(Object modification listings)
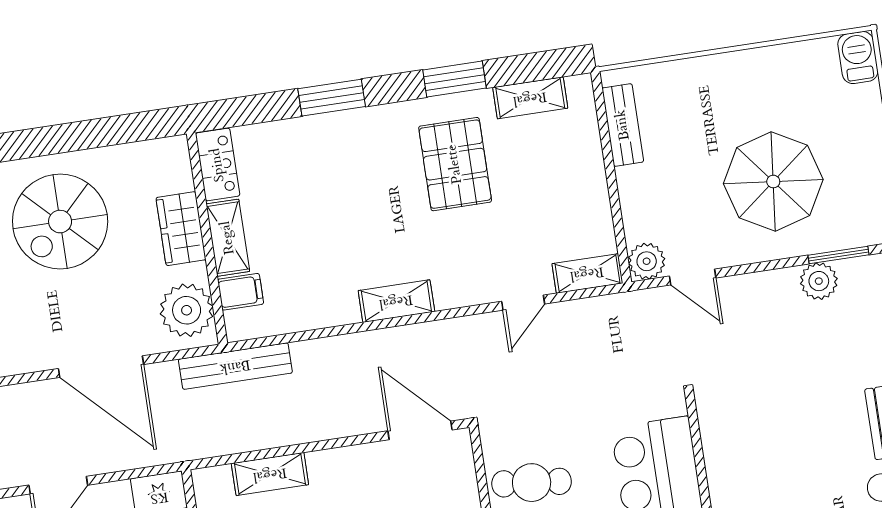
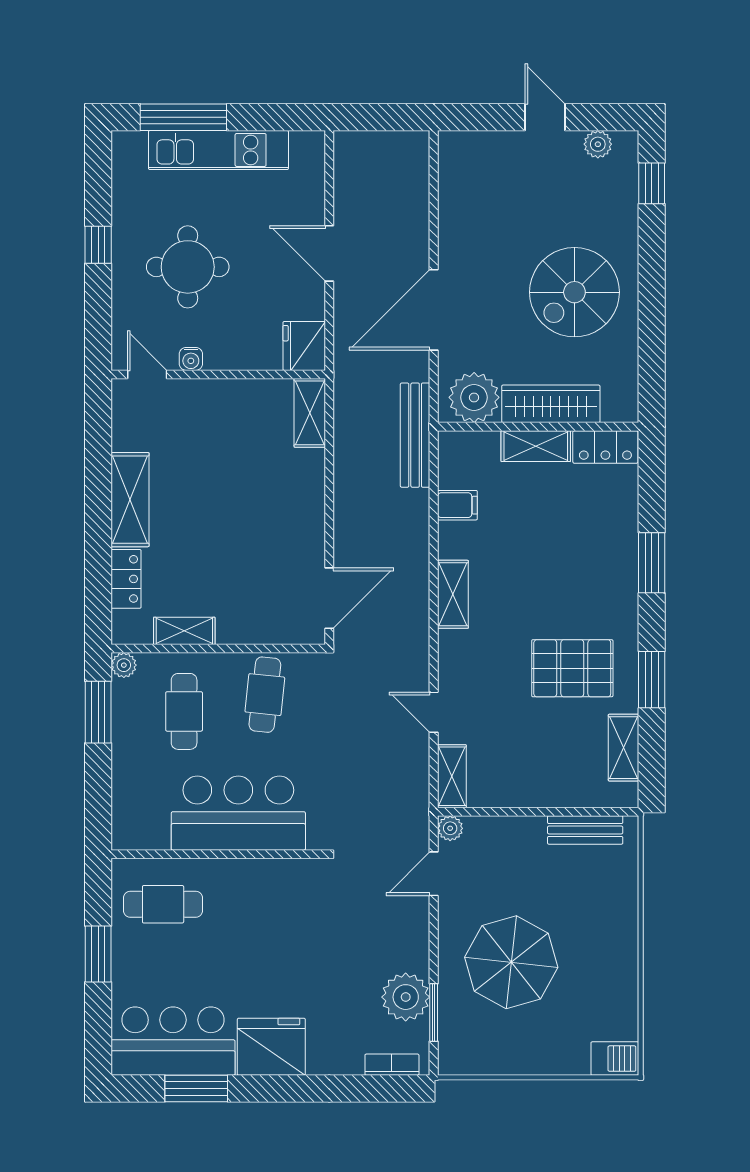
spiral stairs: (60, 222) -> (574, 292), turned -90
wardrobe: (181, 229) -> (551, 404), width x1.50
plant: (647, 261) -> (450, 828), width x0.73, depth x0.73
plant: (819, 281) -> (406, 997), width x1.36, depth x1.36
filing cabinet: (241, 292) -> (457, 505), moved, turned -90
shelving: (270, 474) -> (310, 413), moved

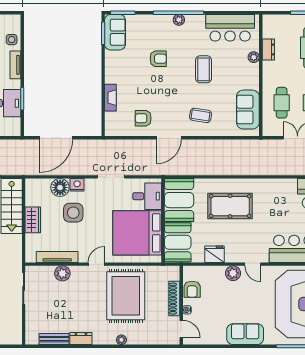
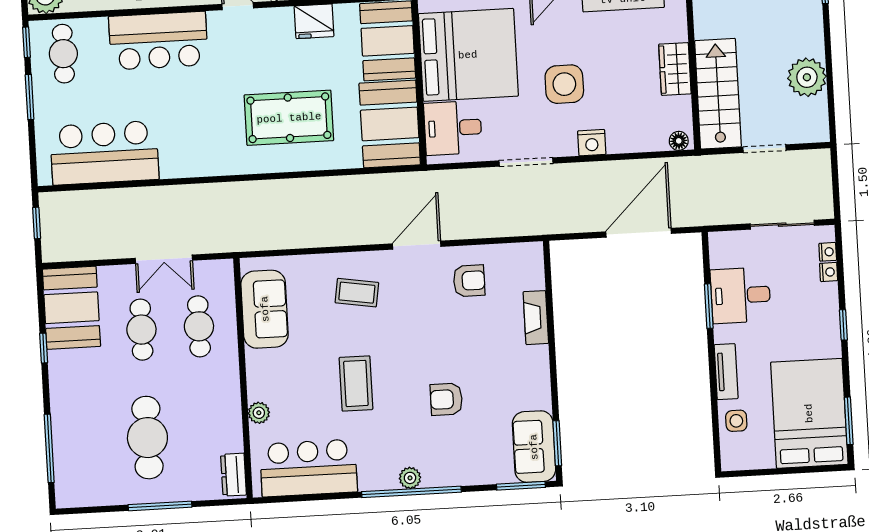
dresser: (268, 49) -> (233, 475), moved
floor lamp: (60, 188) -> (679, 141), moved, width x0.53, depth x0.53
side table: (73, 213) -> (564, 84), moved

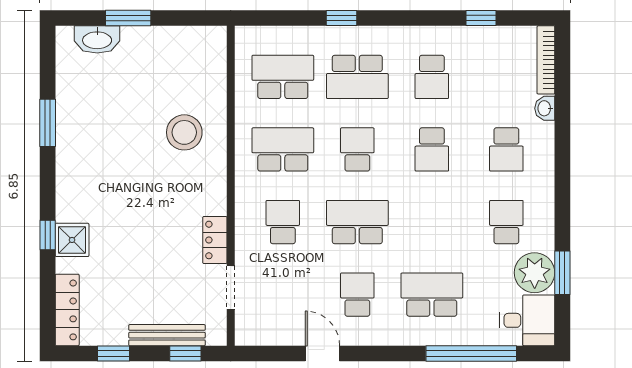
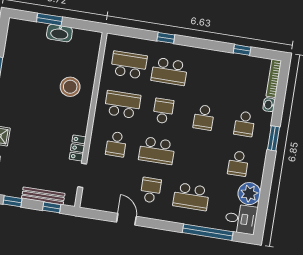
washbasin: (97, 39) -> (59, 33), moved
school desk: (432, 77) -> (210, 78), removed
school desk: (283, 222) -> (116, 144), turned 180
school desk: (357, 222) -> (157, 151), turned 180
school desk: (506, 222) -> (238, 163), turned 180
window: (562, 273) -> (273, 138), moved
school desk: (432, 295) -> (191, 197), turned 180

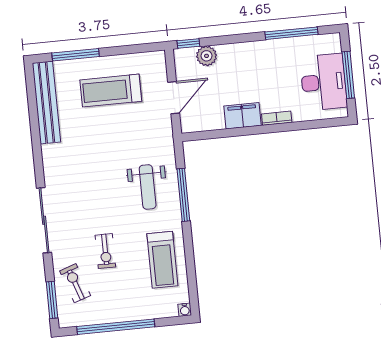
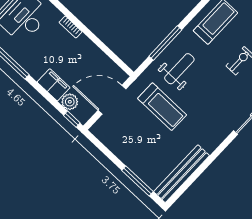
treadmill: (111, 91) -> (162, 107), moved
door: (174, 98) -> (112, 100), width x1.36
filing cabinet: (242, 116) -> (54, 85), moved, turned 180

EXERCISE OBJECTIVE
Omit the pictures, then set down all the remaining data exactly as given.

OUTPUT FOR THIS EXERCISE
spiral stairs: (60, 222) -> (574, 292), turned -90
wardrobe: (181, 229) -> (551, 404), width x1.50
plant: (647, 261) -> (450, 828), width x0.73, depth x0.73
plant: (819, 281) -> (406, 997), width x1.36, depth x1.36
filing cabinet: (241, 292) -> (457, 505), moved, turned -90
shelving: (270, 474) -> (310, 413), moved

dresser: (268, 49) -> (233, 475), moved
floor lamp: (60, 188) -> (679, 141), moved, width x0.53, depth x0.53
side table: (73, 213) -> (564, 84), moved

washbasin: (97, 39) -> (59, 33), moved
school desk: (432, 77) -> (210, 78), removed
school desk: (283, 222) -> (116, 144), turned 180
school desk: (357, 222) -> (157, 151), turned 180
school desk: (506, 222) -> (238, 163), turned 180
window: (562, 273) -> (273, 138), moved
school desk: (432, 295) -> (191, 197), turned 180

treadmill: (111, 91) -> (162, 107), moved
door: (174, 98) -> (112, 100), width x1.36
filing cabinet: (242, 116) -> (54, 85), moved, turned 180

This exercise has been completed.